### TASK MATERIAL:
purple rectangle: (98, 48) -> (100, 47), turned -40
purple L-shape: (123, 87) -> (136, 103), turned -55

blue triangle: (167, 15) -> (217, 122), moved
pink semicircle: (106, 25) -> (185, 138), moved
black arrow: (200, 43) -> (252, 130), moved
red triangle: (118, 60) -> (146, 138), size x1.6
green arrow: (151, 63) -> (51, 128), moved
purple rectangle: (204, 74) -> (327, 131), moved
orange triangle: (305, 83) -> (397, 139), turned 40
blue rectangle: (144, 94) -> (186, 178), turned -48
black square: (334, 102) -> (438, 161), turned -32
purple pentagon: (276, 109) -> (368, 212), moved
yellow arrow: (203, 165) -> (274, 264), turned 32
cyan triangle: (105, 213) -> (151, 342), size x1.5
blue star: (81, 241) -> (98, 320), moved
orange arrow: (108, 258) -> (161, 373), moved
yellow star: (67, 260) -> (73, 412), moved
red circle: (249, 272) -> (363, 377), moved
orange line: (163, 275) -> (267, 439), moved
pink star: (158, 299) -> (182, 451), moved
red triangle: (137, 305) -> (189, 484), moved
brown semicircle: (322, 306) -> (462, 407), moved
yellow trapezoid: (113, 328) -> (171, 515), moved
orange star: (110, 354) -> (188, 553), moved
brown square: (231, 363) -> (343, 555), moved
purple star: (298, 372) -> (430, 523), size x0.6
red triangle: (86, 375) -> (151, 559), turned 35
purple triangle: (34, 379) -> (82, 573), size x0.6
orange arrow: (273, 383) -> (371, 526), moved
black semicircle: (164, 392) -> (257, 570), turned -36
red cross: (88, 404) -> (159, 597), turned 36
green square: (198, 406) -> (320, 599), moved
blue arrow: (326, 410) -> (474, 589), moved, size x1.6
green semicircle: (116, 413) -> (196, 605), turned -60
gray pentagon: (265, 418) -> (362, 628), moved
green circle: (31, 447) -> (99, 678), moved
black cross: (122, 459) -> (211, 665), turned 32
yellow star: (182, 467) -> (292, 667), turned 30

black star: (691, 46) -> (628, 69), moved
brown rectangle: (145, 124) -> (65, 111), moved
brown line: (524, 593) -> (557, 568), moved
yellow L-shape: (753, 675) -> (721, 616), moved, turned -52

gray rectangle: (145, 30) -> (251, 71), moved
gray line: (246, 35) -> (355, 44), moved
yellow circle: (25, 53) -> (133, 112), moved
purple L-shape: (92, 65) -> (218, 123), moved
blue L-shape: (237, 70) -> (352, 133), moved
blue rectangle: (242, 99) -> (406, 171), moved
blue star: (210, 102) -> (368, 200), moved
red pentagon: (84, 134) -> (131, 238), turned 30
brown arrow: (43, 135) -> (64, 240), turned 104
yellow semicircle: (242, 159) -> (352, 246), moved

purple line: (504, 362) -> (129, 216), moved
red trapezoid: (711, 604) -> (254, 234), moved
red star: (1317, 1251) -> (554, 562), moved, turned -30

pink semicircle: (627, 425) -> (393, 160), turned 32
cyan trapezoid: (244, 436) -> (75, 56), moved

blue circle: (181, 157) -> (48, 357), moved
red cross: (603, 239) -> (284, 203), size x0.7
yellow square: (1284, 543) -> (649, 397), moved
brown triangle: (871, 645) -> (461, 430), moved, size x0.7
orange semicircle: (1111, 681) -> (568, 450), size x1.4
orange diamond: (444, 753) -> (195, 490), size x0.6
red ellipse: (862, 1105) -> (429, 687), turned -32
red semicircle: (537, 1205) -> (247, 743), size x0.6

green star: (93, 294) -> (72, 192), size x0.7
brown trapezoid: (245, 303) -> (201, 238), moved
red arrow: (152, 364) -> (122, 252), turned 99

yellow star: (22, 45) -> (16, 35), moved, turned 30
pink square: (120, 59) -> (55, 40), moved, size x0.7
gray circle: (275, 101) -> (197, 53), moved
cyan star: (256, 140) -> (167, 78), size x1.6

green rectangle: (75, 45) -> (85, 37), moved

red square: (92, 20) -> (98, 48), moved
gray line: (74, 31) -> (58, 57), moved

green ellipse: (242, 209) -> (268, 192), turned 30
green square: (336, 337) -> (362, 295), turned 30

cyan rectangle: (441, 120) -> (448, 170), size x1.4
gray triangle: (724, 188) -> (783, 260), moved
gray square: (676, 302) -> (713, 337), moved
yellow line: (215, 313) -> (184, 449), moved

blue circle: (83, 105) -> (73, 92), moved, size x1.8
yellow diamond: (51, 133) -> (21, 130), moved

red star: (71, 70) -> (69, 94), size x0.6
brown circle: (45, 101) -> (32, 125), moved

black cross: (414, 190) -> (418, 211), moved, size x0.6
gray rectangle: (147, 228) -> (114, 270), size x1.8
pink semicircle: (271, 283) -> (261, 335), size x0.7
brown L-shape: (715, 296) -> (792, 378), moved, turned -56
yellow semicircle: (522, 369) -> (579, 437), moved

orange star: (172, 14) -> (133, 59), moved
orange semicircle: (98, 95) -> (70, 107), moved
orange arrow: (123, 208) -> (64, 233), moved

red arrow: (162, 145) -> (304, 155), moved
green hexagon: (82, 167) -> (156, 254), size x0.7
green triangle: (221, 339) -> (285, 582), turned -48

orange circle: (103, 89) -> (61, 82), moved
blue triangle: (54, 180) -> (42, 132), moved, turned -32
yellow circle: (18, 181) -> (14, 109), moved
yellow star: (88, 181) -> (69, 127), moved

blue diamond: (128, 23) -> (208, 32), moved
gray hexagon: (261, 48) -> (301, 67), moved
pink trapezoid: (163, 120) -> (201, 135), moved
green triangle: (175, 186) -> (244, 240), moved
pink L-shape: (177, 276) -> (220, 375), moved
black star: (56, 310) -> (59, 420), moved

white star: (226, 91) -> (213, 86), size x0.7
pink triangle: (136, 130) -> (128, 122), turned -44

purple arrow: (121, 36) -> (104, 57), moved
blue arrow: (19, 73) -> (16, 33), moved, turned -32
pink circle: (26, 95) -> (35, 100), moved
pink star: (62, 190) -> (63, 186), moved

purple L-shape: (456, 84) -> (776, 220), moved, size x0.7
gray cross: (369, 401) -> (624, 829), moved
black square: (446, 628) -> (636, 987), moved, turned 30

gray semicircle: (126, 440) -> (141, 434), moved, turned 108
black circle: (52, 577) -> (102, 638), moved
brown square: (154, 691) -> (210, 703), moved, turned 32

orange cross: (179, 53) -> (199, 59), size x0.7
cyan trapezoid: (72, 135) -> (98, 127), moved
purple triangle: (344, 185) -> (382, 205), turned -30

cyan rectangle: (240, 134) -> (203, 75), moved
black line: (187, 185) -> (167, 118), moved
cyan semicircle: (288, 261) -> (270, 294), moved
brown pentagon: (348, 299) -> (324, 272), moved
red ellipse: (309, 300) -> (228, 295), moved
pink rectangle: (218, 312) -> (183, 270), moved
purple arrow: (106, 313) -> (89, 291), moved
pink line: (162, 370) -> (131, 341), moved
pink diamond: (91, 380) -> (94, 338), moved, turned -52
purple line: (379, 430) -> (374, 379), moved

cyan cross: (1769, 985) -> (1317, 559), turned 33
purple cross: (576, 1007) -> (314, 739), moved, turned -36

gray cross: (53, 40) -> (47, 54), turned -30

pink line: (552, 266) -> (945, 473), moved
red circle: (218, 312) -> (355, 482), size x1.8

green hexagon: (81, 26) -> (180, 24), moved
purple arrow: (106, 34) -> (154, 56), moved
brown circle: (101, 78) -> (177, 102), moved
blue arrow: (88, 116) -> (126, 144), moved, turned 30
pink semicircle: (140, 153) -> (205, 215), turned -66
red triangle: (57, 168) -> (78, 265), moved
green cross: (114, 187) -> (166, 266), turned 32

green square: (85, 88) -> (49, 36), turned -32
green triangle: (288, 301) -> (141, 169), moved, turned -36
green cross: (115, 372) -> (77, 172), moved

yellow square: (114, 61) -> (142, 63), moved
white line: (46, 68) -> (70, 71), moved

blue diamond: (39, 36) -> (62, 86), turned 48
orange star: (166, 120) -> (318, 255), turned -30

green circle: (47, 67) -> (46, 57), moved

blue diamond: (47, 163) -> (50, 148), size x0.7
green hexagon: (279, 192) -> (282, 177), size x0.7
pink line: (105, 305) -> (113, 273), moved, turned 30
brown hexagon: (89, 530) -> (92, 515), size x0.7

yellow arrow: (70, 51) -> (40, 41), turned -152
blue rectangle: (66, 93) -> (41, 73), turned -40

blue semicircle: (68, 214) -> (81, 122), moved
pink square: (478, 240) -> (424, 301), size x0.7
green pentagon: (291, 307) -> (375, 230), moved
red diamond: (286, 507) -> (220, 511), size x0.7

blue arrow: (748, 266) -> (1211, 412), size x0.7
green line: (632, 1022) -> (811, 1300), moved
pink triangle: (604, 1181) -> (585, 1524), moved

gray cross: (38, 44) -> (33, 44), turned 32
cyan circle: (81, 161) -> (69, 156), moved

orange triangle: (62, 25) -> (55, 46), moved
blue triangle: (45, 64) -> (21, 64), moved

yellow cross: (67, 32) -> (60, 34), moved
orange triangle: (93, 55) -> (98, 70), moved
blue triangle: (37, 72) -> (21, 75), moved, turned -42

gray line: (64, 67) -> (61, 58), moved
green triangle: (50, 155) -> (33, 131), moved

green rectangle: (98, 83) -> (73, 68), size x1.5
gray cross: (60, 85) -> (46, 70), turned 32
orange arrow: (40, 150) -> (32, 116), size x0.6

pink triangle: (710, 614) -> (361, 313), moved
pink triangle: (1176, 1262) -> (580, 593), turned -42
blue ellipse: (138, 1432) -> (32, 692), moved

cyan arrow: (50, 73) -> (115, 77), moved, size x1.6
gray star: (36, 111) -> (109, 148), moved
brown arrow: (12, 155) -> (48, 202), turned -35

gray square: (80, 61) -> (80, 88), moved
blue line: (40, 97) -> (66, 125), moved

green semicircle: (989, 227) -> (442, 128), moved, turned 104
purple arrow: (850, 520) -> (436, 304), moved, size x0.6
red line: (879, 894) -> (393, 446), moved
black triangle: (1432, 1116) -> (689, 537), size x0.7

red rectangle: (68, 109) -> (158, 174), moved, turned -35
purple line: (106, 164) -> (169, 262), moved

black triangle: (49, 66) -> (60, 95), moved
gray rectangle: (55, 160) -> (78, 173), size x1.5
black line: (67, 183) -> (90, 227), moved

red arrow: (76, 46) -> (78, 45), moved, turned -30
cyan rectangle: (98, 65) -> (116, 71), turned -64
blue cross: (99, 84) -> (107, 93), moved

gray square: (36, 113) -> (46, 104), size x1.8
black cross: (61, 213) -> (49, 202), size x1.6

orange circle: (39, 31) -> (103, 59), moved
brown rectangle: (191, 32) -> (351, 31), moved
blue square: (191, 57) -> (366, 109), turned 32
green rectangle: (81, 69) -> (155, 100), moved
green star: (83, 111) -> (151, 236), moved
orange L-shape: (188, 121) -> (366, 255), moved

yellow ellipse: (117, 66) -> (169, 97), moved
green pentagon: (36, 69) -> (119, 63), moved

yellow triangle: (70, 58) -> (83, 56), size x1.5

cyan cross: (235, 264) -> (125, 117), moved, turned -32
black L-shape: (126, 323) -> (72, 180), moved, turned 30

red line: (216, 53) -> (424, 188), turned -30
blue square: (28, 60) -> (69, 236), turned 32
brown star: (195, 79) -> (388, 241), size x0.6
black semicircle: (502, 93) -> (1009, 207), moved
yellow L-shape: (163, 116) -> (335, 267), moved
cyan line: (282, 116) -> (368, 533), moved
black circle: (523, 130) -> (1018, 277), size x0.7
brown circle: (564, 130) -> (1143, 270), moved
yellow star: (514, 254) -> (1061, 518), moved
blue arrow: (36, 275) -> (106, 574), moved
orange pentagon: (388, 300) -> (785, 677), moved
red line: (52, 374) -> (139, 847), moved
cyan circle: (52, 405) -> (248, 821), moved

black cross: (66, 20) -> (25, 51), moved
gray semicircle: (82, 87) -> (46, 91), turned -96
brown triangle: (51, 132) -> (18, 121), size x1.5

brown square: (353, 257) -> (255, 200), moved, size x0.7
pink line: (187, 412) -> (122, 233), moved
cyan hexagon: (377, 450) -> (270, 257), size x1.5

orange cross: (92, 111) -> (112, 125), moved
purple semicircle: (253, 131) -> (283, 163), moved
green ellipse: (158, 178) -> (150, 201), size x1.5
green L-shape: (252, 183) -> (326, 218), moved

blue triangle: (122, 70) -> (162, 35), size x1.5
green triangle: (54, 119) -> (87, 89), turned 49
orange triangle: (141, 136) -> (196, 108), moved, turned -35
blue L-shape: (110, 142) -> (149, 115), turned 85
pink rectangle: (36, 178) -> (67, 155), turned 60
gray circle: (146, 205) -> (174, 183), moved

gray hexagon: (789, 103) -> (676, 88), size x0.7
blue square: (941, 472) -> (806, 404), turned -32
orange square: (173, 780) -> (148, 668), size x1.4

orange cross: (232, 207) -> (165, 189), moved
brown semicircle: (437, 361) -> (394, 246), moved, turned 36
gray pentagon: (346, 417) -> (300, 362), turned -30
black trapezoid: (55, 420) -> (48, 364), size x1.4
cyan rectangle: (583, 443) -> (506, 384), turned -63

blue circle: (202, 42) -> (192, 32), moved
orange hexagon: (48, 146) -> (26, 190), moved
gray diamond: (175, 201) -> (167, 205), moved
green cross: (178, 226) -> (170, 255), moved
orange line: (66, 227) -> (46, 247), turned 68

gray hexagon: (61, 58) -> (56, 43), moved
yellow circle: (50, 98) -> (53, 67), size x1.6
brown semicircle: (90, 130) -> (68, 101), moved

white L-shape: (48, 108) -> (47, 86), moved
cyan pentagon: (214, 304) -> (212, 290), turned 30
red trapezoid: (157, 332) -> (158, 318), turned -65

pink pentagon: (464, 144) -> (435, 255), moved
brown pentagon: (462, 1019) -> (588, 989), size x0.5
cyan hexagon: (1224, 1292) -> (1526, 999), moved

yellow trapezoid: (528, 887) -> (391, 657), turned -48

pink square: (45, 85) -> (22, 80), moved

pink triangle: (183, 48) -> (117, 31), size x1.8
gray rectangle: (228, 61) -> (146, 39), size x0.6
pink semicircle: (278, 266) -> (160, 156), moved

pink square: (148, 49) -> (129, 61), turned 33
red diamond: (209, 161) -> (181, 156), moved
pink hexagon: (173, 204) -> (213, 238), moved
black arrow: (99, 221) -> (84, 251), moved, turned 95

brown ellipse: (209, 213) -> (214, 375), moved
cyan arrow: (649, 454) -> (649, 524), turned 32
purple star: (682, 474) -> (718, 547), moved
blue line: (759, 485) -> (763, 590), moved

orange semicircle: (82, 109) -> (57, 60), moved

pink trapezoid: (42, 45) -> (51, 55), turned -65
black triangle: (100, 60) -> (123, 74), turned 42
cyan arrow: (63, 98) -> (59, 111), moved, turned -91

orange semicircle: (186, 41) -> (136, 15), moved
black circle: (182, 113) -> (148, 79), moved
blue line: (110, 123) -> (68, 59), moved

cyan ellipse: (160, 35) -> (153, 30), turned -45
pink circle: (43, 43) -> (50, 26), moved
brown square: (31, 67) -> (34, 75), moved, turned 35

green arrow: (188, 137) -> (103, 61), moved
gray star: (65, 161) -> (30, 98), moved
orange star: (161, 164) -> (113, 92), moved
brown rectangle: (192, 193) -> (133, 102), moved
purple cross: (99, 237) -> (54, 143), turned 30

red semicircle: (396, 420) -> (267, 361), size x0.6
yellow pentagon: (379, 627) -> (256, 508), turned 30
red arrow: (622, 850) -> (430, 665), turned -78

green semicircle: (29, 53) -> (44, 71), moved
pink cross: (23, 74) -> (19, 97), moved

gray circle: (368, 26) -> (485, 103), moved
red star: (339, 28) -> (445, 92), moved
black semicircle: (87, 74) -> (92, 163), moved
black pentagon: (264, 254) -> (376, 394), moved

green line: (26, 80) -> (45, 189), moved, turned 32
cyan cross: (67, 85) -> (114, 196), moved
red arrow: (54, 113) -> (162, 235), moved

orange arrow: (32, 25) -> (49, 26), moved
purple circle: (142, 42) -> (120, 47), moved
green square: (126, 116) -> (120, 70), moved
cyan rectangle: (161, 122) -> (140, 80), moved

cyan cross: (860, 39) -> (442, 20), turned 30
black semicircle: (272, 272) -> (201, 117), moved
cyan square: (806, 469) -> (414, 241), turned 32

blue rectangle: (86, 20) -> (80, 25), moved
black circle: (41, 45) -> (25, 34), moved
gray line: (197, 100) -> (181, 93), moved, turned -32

### TASK:
Look through the entries above. Copy each line in which the string "ellipse" occurs.

### SOLUTION FOR THIS EXERCISE:
red ellipse: (862, 1105) -> (429, 687), turned -32
green ellipse: (242, 209) -> (268, 192), turned 30
red ellipse: (309, 300) -> (228, 295), moved
blue ellipse: (138, 1432) -> (32, 692), moved
yellow ellipse: (117, 66) -> (169, 97), moved
green ellipse: (158, 178) -> (150, 201), size x1.5
brown ellipse: (209, 213) -> (214, 375), moved
cyan ellipse: (160, 35) -> (153, 30), turned -45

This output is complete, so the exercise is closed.